Provided data:
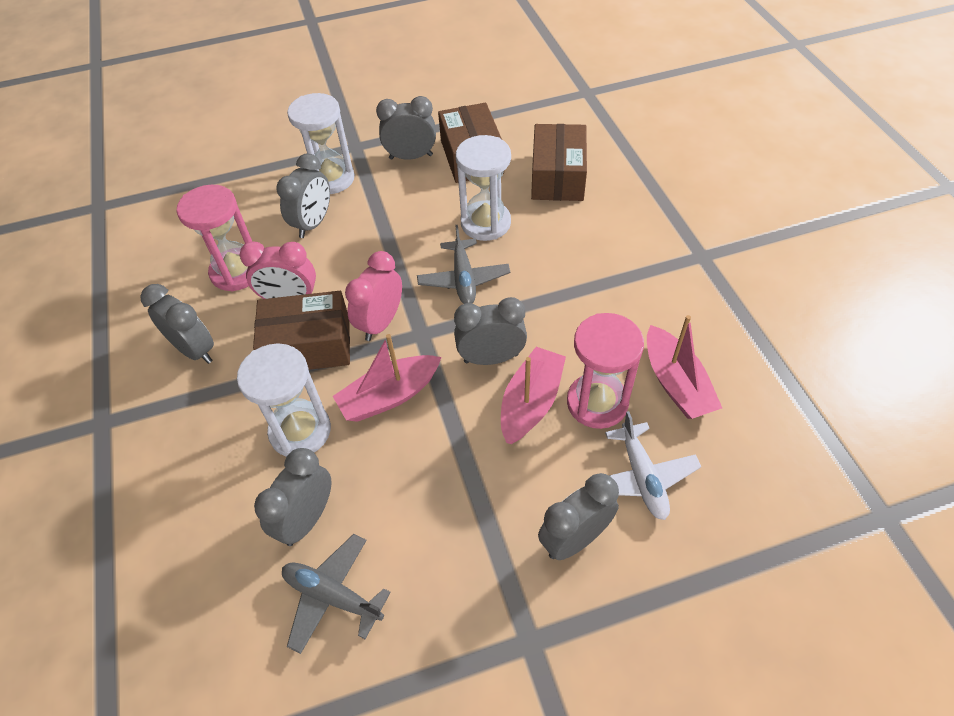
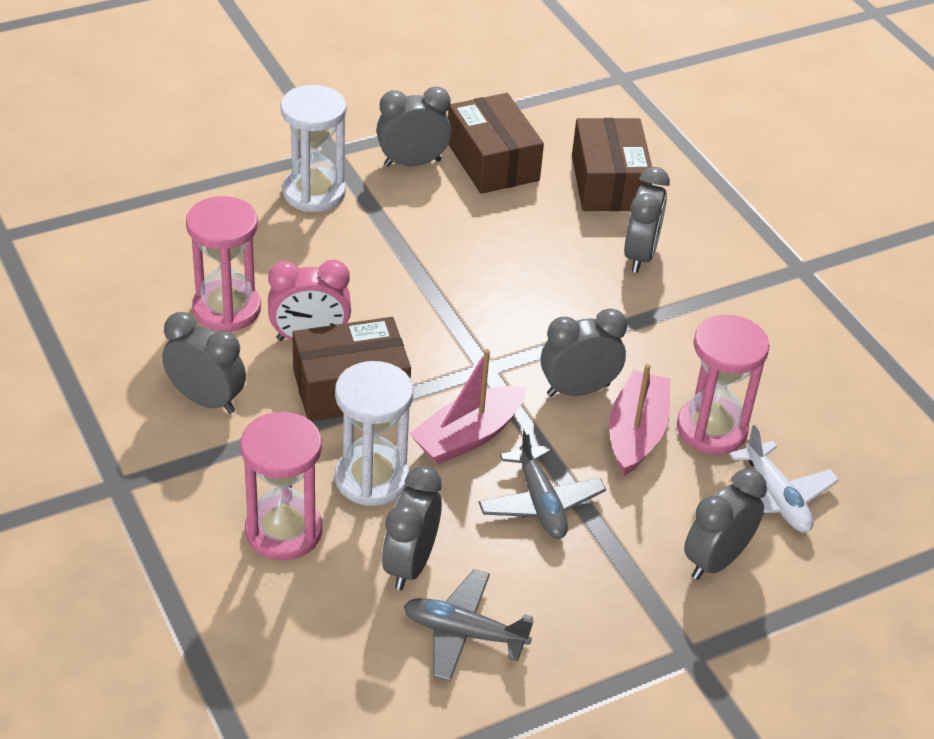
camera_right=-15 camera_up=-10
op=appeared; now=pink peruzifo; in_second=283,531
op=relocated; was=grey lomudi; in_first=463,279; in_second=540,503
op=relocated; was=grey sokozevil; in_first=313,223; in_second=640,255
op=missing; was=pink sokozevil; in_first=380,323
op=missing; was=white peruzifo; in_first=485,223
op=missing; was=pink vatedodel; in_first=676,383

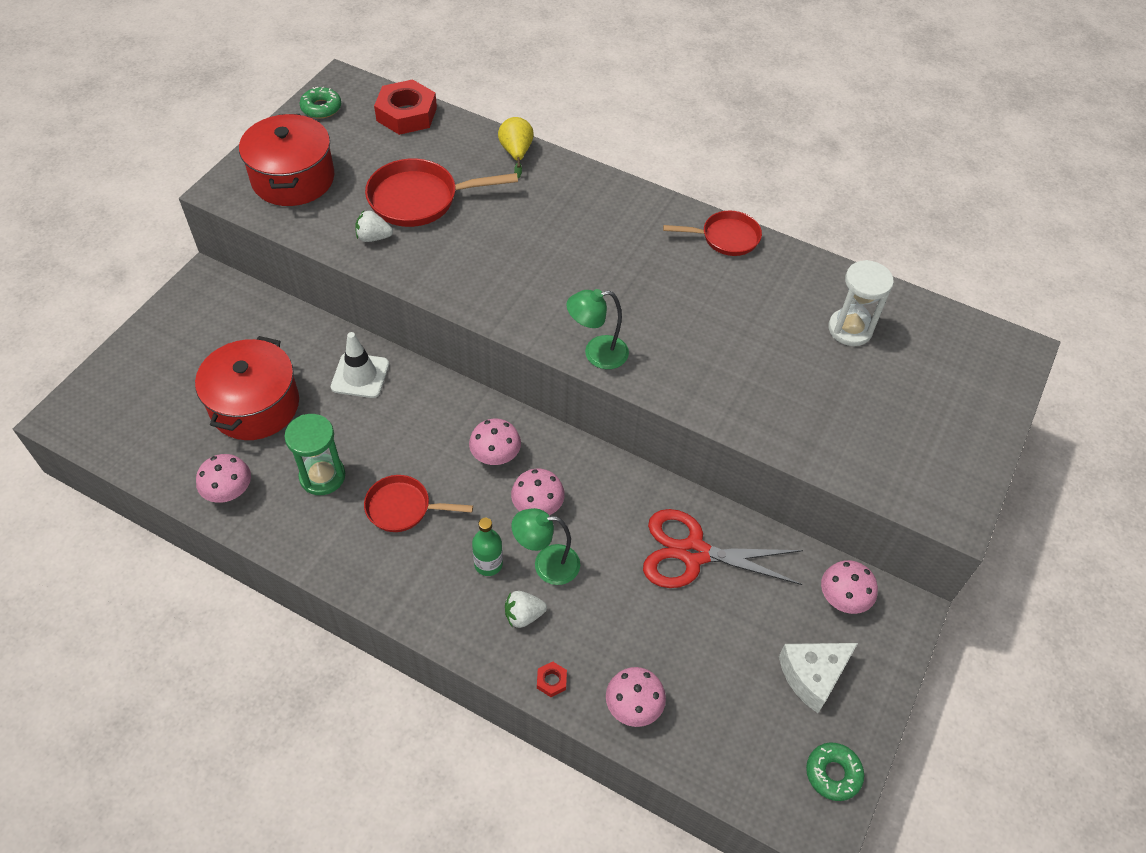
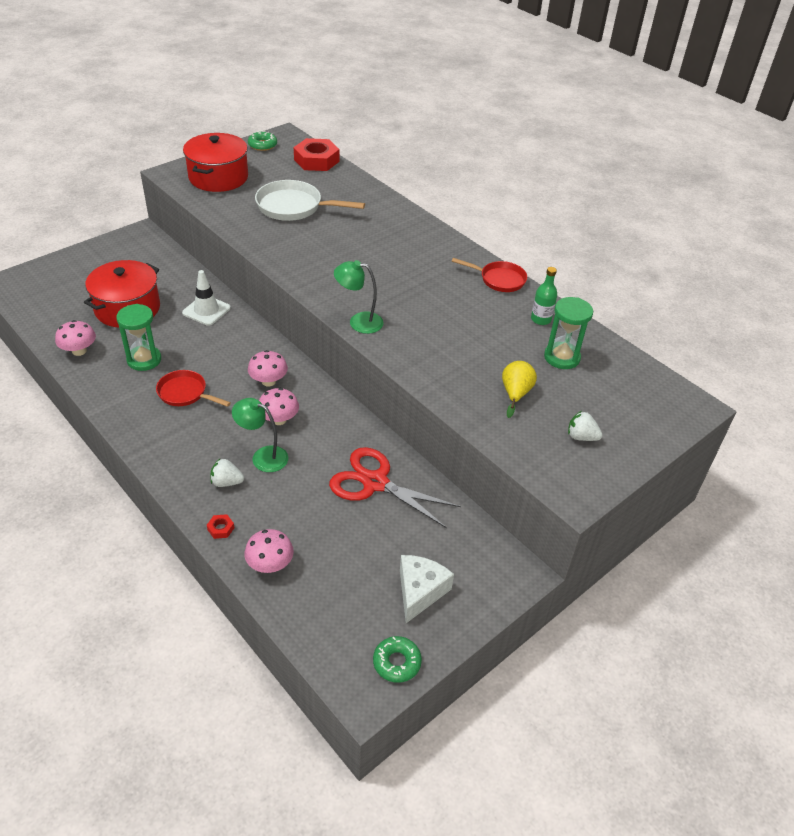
camera_right=20 camera_up=-10
op=colour; was=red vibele; now=white vibele; in_first=420,199; in_second=294,207
op=spun; was=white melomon; in_first=812,676; in_second=420,591; clockwise=120
op=relocated; was=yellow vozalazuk; in_first=516,153; in_second=515,394
op=relocated; was=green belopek; in_first=488,564; in_second=541,319
op=colour; was=white peruzifo; now=green peruzifo; in_first=850,329; in_second=562,357
op=relocated; was=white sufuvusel; in_first=373,237; in_second=581,437
op=missing; was=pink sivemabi; in_first=843,598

Task to complete:
Quote the records above in full, dropping each picture.

Solved problem:
camera_right=-15 camera_up=-10
op=appeared; now=pink peruzifo; in_second=283,531
op=relocated; was=grey lomudi; in_first=463,279; in_second=540,503
op=relocated; was=grey sokozevil; in_first=313,223; in_second=640,255
op=missing; was=pink sokozevil; in_first=380,323
op=missing; was=white peruzifo; in_first=485,223
op=missing; was=pink vatedodel; in_first=676,383

camera_right=20 camera_up=-10
op=colour; was=red vibele; now=white vibele; in_first=420,199; in_second=294,207
op=spun; was=white melomon; in_first=812,676; in_second=420,591; clockwise=120
op=relocated; was=yellow vozalazuk; in_first=516,153; in_second=515,394
op=relocated; was=green belopek; in_first=488,564; in_second=541,319
op=colour; was=white peruzifo; now=green peruzifo; in_first=850,329; in_second=562,357
op=relocated; was=white sufuvusel; in_first=373,237; in_second=581,437
op=missing; was=pink sivemabi; in_first=843,598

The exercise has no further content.